#### Prompt:
Each record that follows is to be duplicated exactly, though its pictures are not.
----- Dataset extract -----
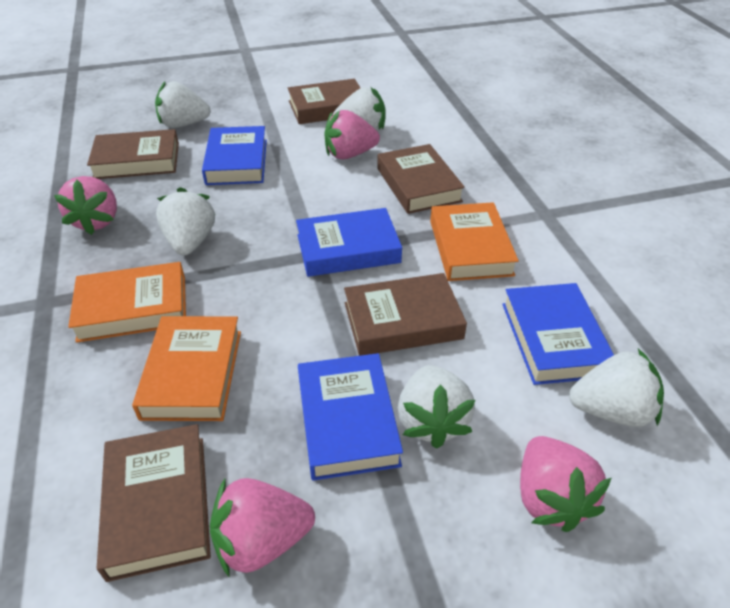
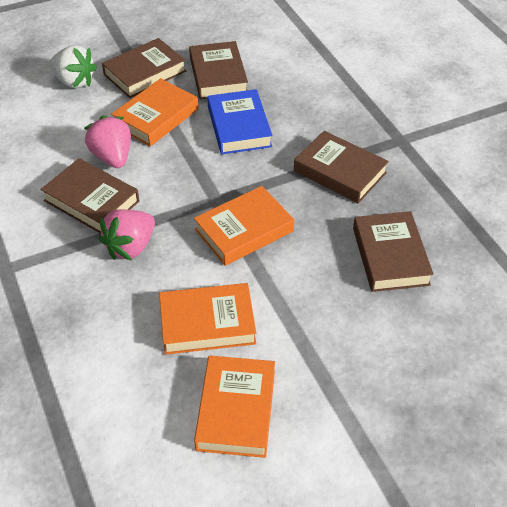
blue book: 4 -> 1
orange book: 3 -> 4
pink strawberry: 4 -> 2
white strawberry: 5 -> 1

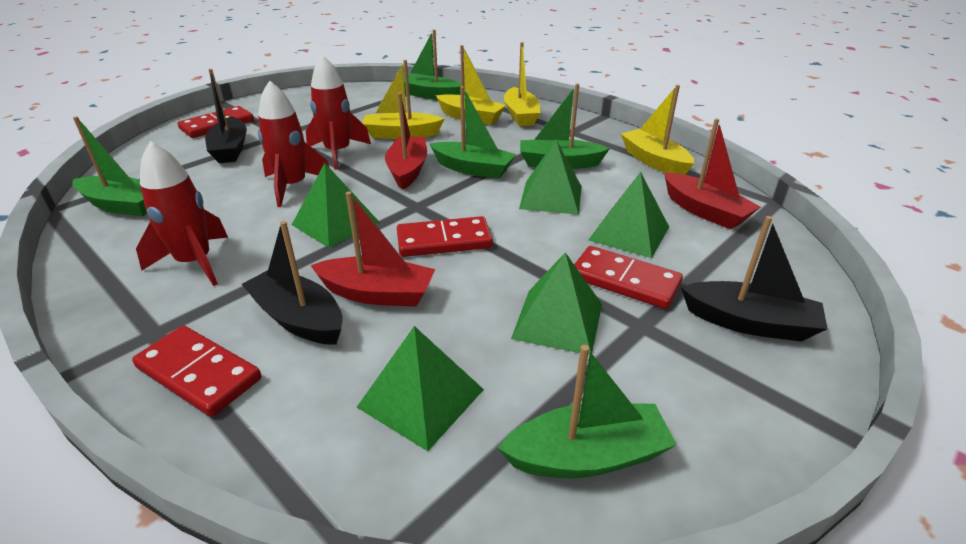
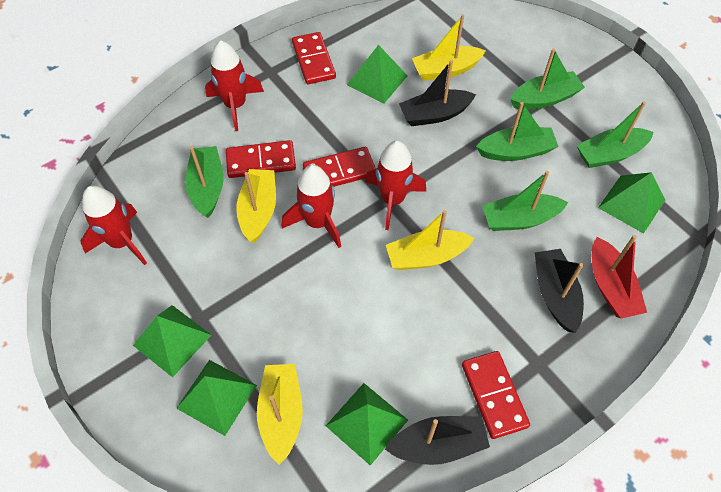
red boat: 3 -> 1
red rocket: 3 -> 4

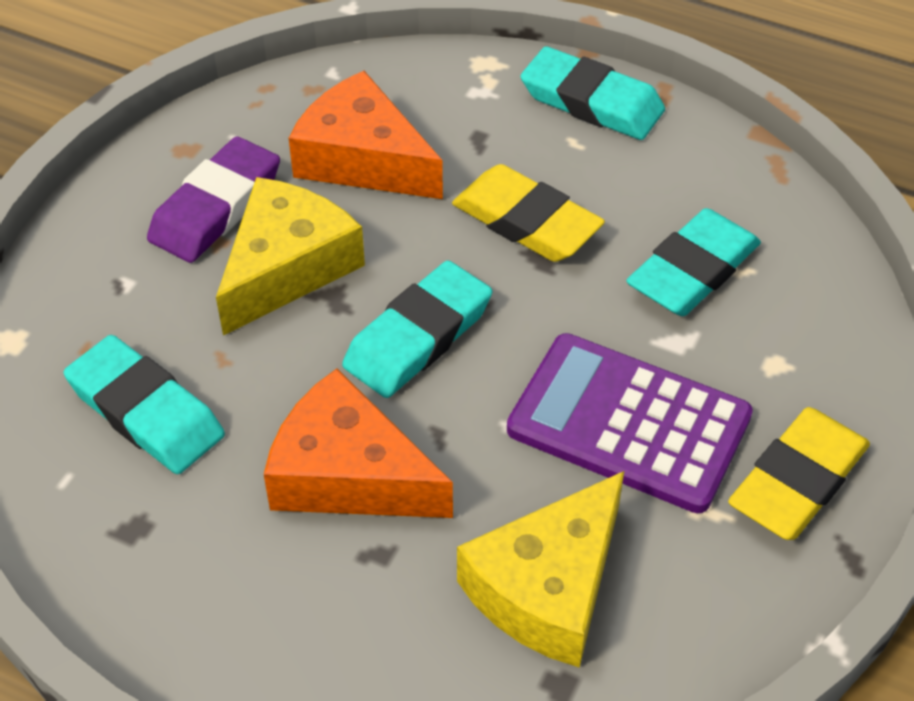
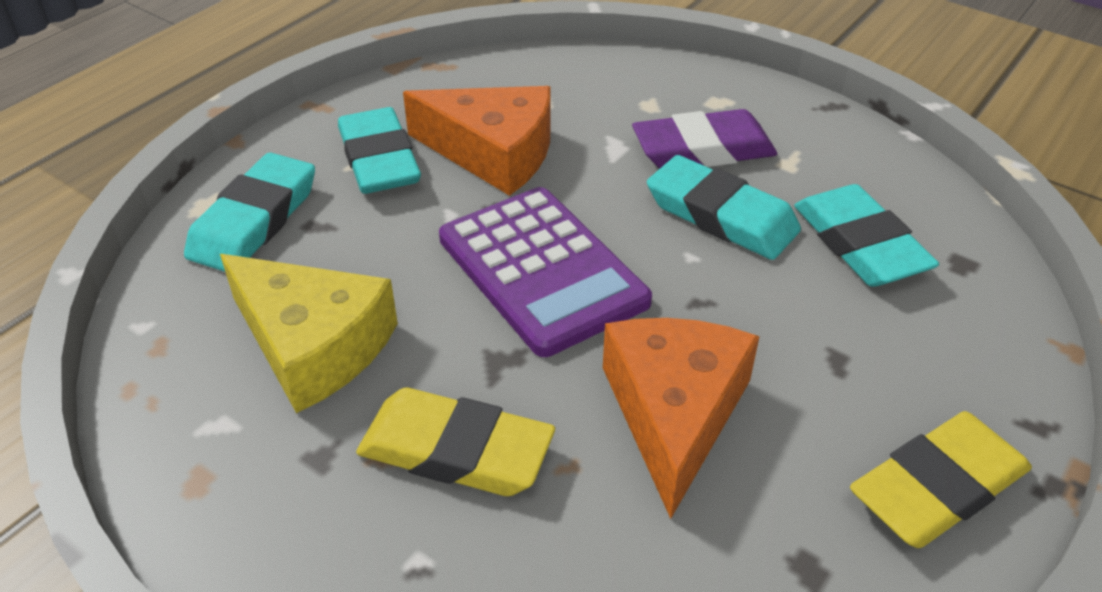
yellow cheese: 2 -> 1

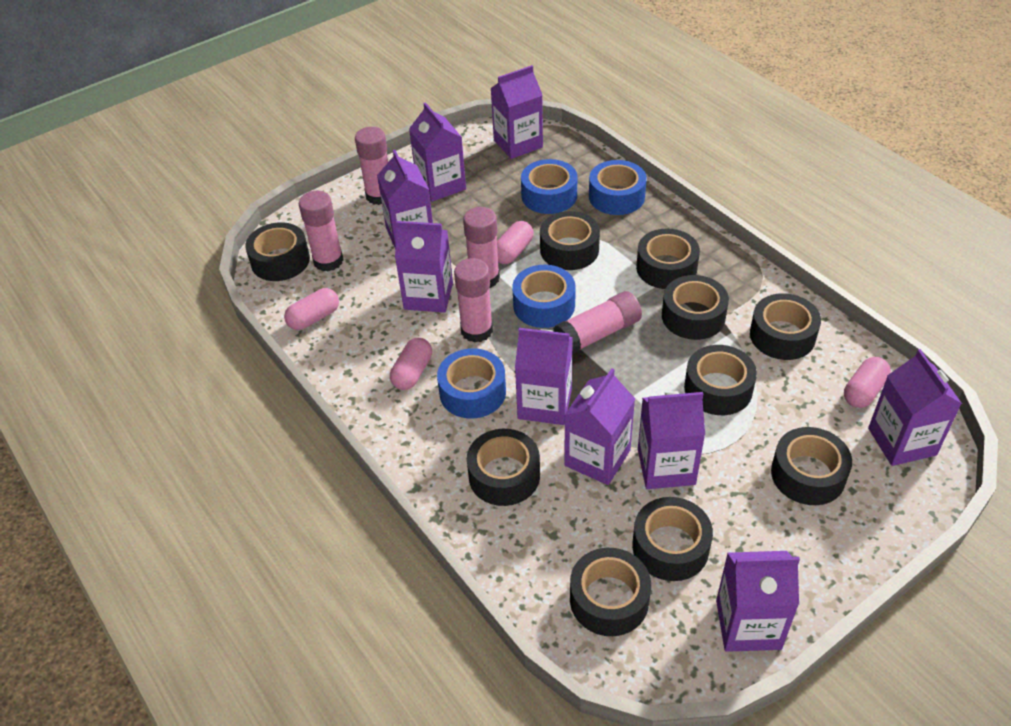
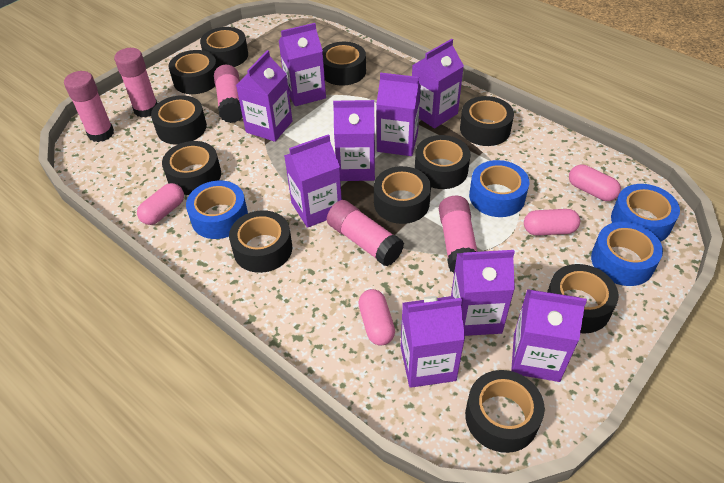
black tape: 10 -> 11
-----
#### Response for this exercise:
blue book: 4 -> 1
orange book: 3 -> 4
pink strawberry: 4 -> 2
white strawberry: 5 -> 1

red boat: 3 -> 1
red rocket: 3 -> 4

yellow cheese: 2 -> 1

black tape: 10 -> 11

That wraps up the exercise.